WHAT THE EXERCISE ASKS
Copy all of the records below, putting "exact pixels" wherever "absolute pixels" appears and keeping everything else the same. Leave out the pictures.

==== RECORDS TO PROCESS

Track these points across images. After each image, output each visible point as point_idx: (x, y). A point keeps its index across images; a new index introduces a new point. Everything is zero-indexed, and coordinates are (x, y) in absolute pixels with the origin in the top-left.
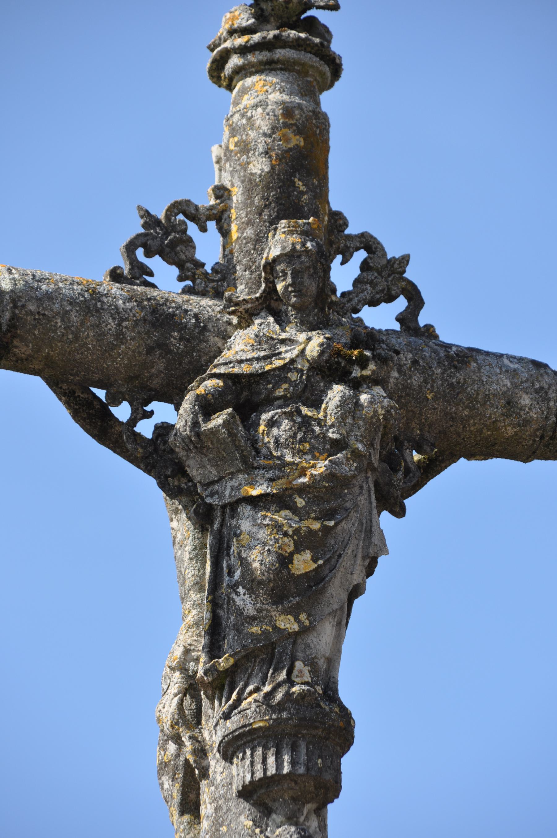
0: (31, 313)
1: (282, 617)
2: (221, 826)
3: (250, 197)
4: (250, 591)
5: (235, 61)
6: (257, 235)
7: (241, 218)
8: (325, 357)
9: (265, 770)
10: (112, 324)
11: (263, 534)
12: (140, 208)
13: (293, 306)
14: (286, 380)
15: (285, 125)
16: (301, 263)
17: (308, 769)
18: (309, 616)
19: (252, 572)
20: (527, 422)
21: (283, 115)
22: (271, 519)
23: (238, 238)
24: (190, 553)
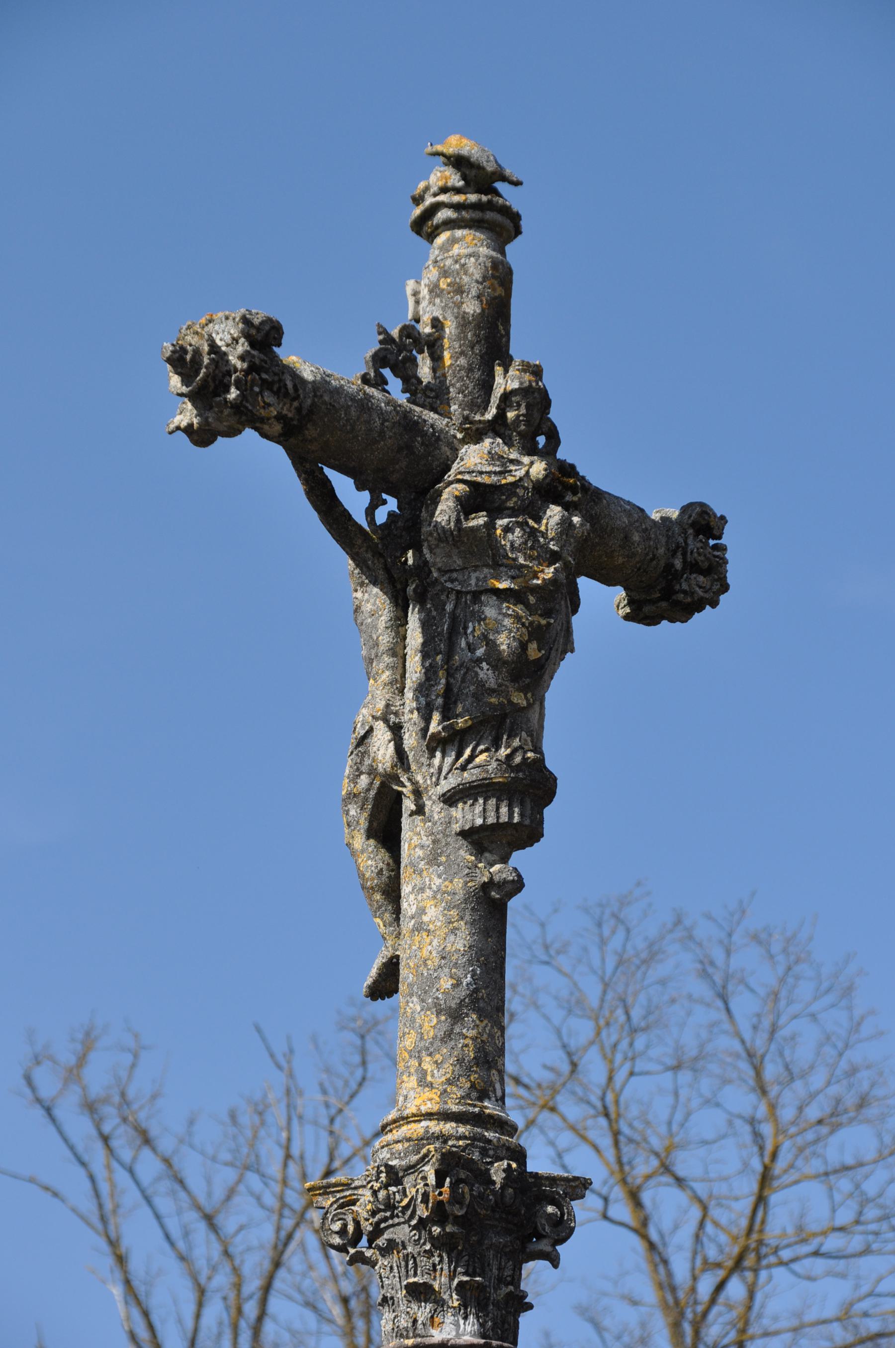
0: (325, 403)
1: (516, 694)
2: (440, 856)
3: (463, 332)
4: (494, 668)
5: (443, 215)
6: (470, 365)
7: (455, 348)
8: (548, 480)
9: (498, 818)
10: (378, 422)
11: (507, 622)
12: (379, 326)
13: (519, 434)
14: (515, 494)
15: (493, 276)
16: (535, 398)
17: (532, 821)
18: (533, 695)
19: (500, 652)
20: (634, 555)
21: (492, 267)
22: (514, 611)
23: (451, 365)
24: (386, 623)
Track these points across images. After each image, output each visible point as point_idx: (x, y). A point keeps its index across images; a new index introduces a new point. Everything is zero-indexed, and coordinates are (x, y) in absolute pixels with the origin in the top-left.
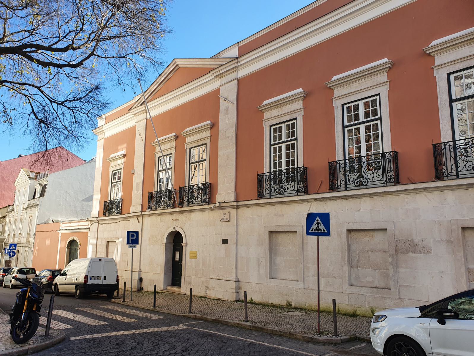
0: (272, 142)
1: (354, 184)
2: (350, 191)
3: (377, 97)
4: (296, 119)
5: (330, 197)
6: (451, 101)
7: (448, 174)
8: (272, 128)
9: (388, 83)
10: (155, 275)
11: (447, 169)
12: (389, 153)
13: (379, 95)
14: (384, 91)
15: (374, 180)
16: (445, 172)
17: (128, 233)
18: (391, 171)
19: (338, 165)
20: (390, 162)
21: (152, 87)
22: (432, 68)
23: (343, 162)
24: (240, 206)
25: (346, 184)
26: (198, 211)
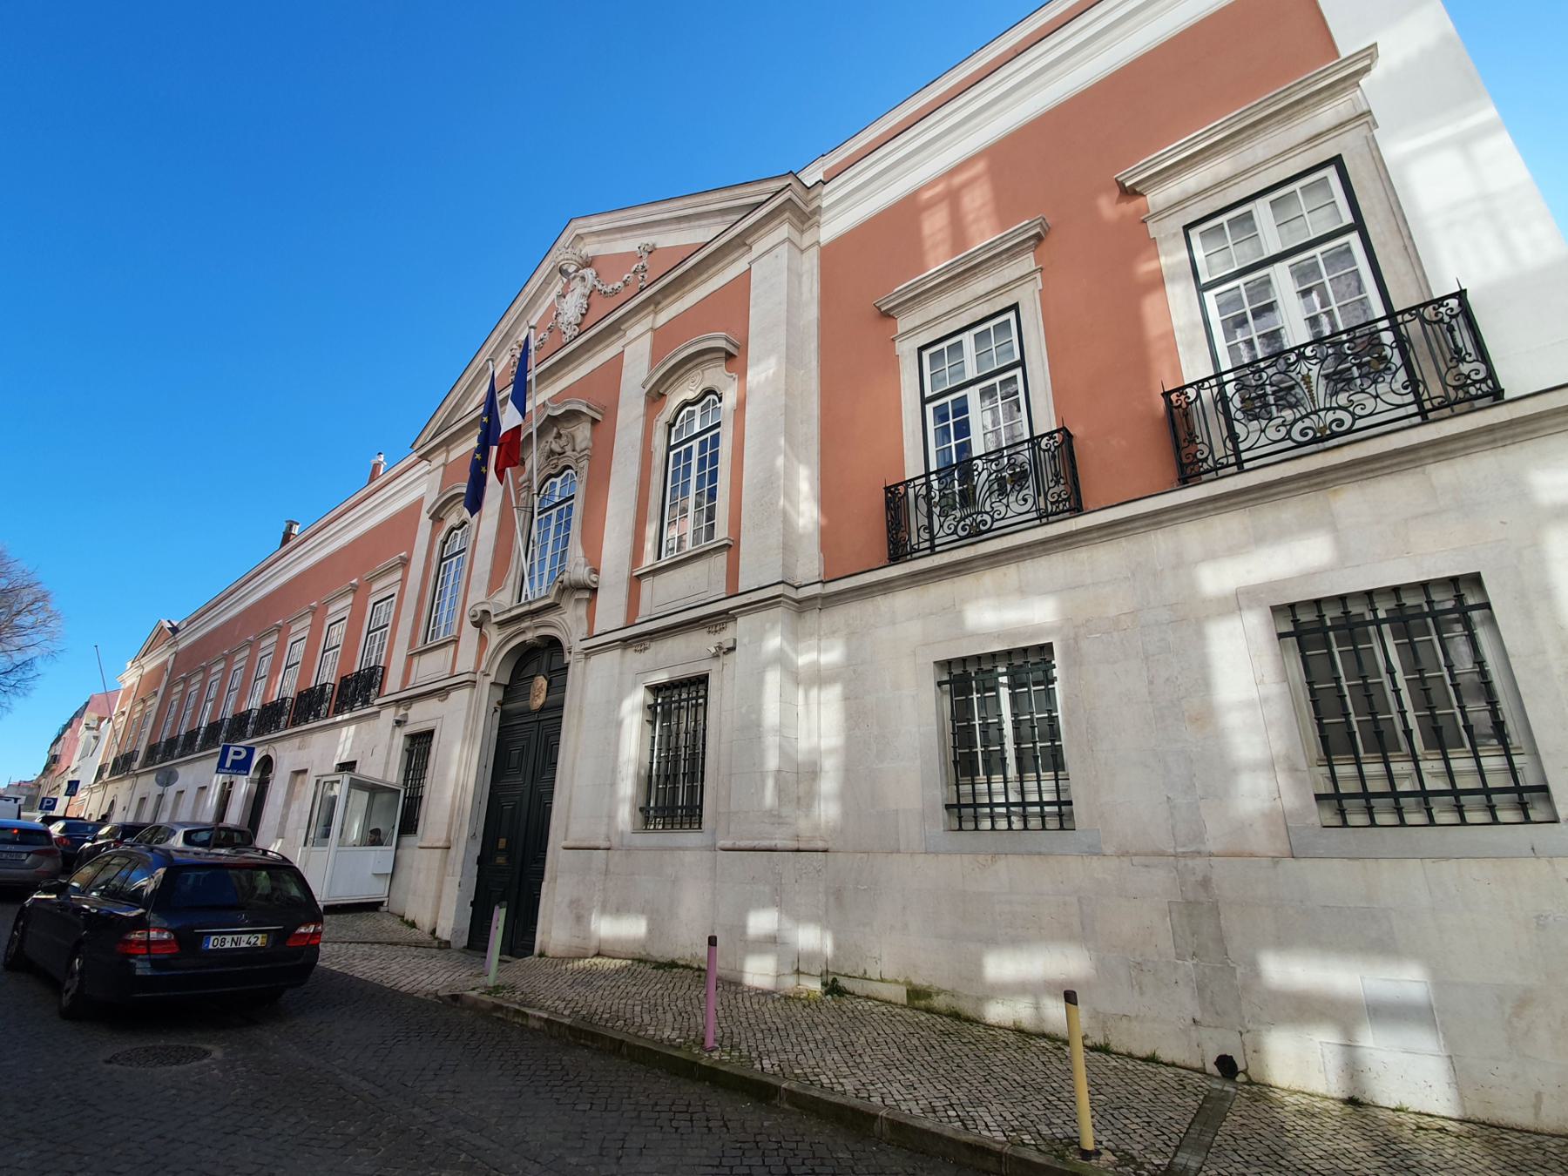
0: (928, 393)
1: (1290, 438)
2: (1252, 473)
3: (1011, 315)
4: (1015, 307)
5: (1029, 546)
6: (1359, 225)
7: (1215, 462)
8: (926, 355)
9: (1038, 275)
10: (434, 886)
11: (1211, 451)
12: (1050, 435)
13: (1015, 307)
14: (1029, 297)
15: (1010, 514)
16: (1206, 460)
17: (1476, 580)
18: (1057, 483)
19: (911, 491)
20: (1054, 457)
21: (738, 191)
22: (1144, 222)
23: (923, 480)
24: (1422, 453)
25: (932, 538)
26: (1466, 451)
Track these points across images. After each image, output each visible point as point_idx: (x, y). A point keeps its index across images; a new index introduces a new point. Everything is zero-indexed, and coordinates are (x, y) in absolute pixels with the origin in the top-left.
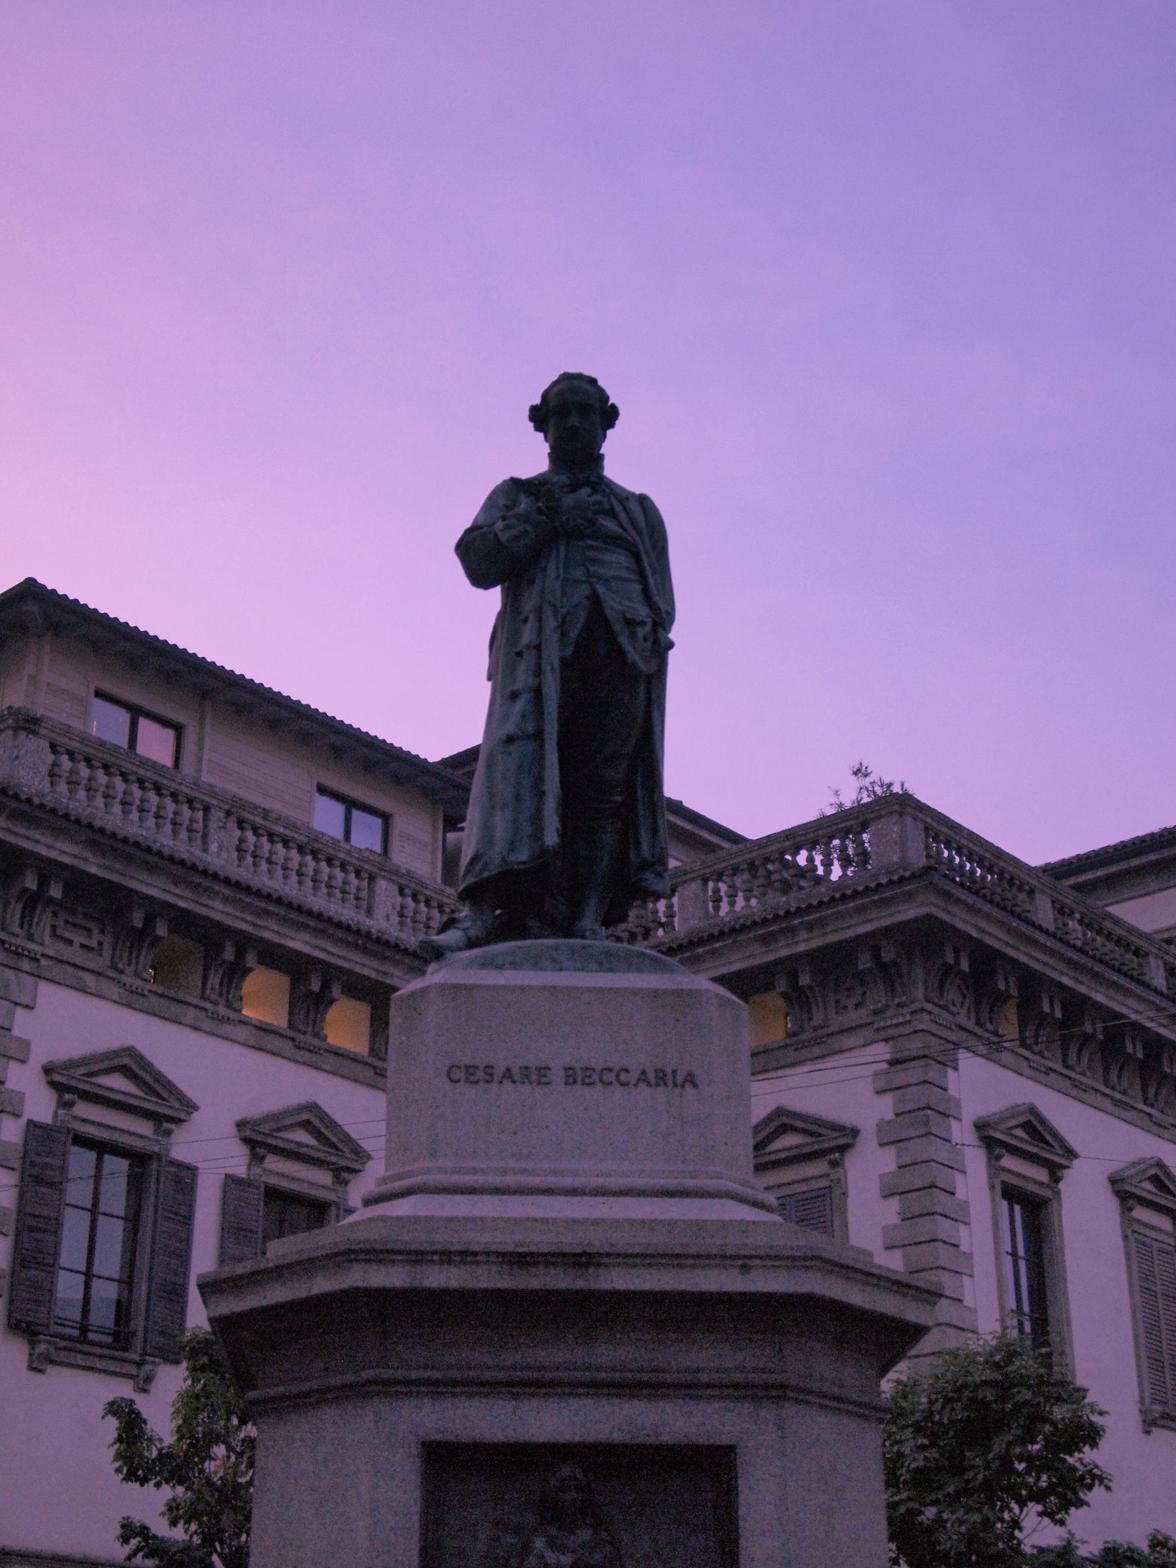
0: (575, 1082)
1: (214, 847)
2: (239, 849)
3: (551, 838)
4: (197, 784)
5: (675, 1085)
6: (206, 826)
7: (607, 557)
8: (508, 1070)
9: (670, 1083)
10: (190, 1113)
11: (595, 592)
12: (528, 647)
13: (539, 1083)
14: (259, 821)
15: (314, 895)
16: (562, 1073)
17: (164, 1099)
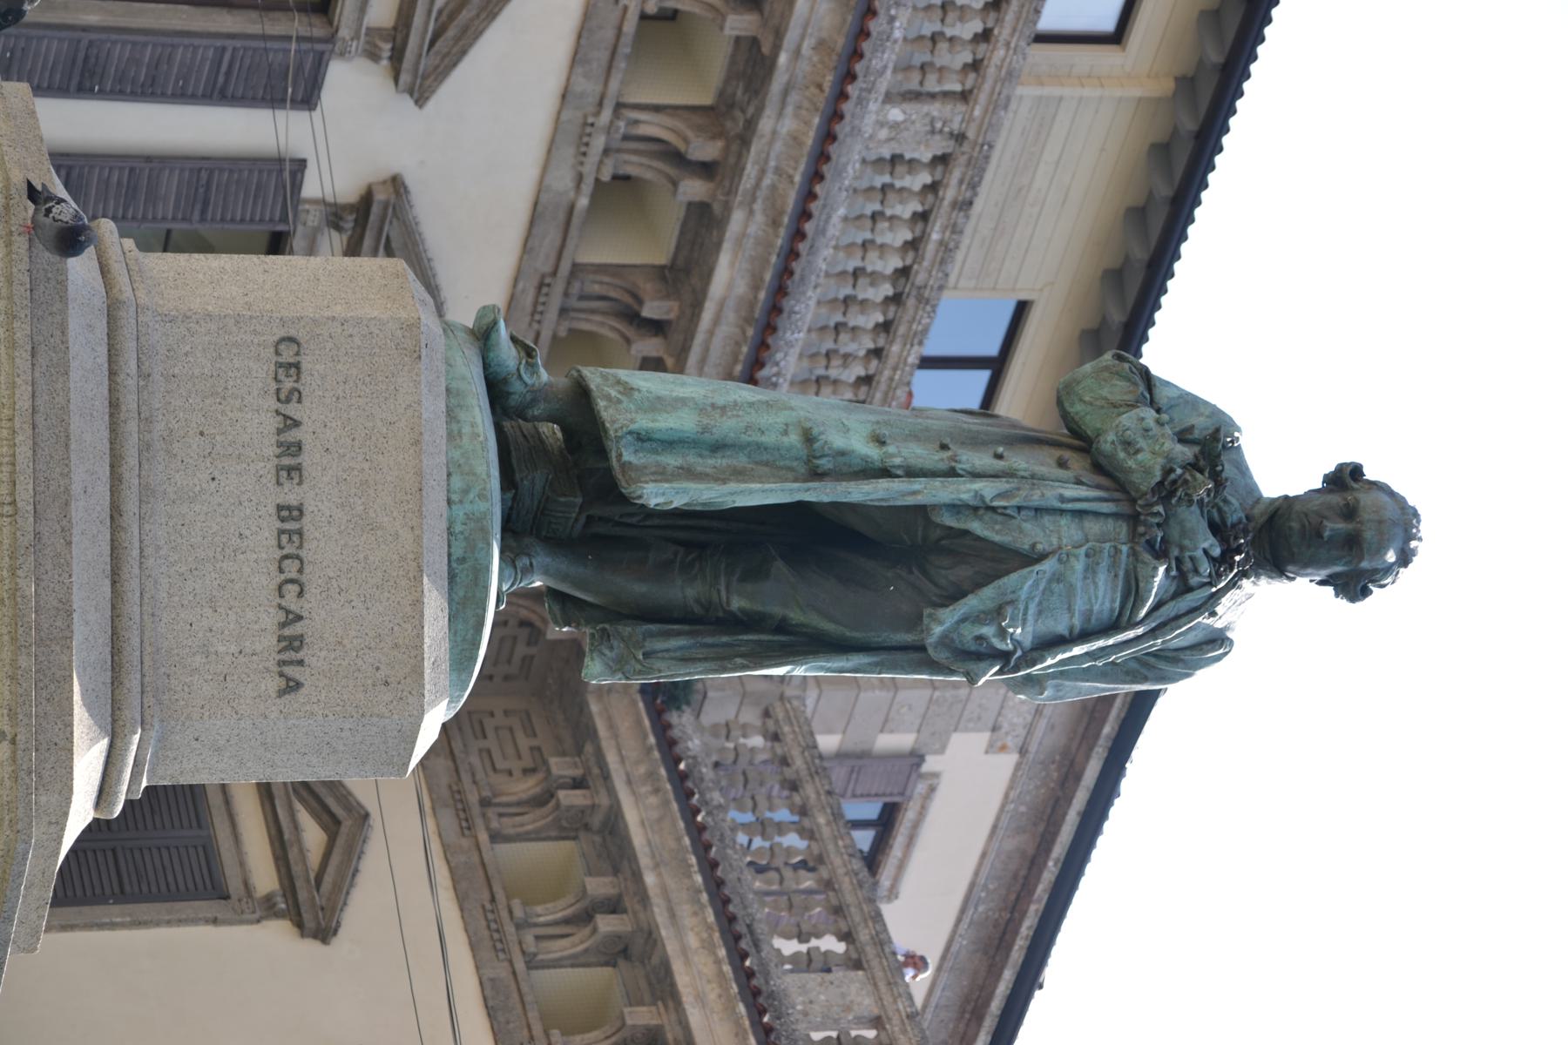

========

CORRECT RESPONSE
Track these points across images. After each image, output each visible point as point_idx: (x, y). A point keeps its index across images; a new index introduces a new point. Everything is zero-indexed, and coordinates are (x, y) in exact pixels with the origin in the top-left.
0: (31, 313)
1: (282, 617)
2: (221, 826)
3: (250, 197)
4: (250, 591)
5: (235, 61)
6: (257, 235)
7: (241, 218)
8: (325, 357)
9: (265, 770)
10: (112, 324)
11: (263, 534)
12: (140, 208)
13: (293, 306)
14: (286, 380)
15: (285, 125)
16: (301, 263)
17: (308, 769)
18: (309, 616)
19: (252, 572)
20: (527, 422)
21: (283, 115)
22: (271, 519)
23: (238, 238)
24: (190, 553)
0: (325, 403)
1: (516, 694)
2: (440, 856)
3: (463, 332)
4: (494, 668)
5: (443, 215)
6: (470, 365)
7: (455, 348)
8: (548, 480)
9: (498, 818)
10: (378, 422)
11: (507, 622)
12: (379, 326)
13: (519, 434)
14: (515, 494)
15: (493, 276)
16: (535, 398)
17: (532, 821)
18: (533, 695)
19: (500, 652)
20: (634, 555)
21: (492, 267)
22: (514, 611)
23: (451, 365)
24: (386, 623)
Track these points across images. After each image, output each visible point as point_idx: (x, y). A point keeps its index across images; a new index introduces a new point. Everything is zero-indexed, and coordinates are (x, y) in exact pixels with the origin in the top-left.
0: (272, 142)
1: (354, 184)
2: (350, 191)
3: (377, 97)
4: (296, 119)
5: (330, 197)
6: (451, 101)
7: (448, 174)
8: (272, 128)
9: (388, 83)
10: (155, 275)
11: (447, 169)
12: (389, 153)
13: (379, 95)
14: (384, 91)
15: (374, 180)
16: (445, 172)
17: (128, 233)
18: (391, 171)
19: (338, 165)
20: (390, 162)
21: (152, 87)
22: (432, 68)
23: (343, 162)
24: (240, 206)
25: (346, 184)
26: (198, 211)
0: (928, 393)
1: (1290, 438)
2: (1252, 473)
3: (1011, 315)
4: (1015, 307)
5: (1029, 546)
6: (1359, 225)
7: (1215, 462)
8: (926, 355)
9: (1038, 275)
10: (434, 886)
11: (1211, 451)
12: (1050, 435)
13: (1015, 307)
14: (1029, 297)
15: (1010, 514)
16: (1206, 460)
17: (1476, 580)
18: (1057, 483)
19: (911, 491)
20: (1054, 457)
21: (738, 191)
22: (1144, 222)
23: (923, 480)
24: (1422, 453)
25: (932, 538)
26: (1466, 451)
Track these points across images. After each image, output each visible point as point_idx: (x, y). A point keeps its index across images; a new index introduces a new point. Everything is zero-indexed, and coordinates are (x, y) in exact pixels with the origin in the top-left.
0: (575, 1082)
1: (214, 847)
2: (239, 849)
3: (551, 838)
4: (197, 784)
5: (675, 1085)
6: (206, 826)
7: (607, 557)
8: (508, 1070)
9: (670, 1083)
10: (190, 1113)
11: (595, 592)
12: (528, 647)
13: (539, 1083)
14: (259, 821)
15: (314, 895)
16: (562, 1073)
17: (164, 1099)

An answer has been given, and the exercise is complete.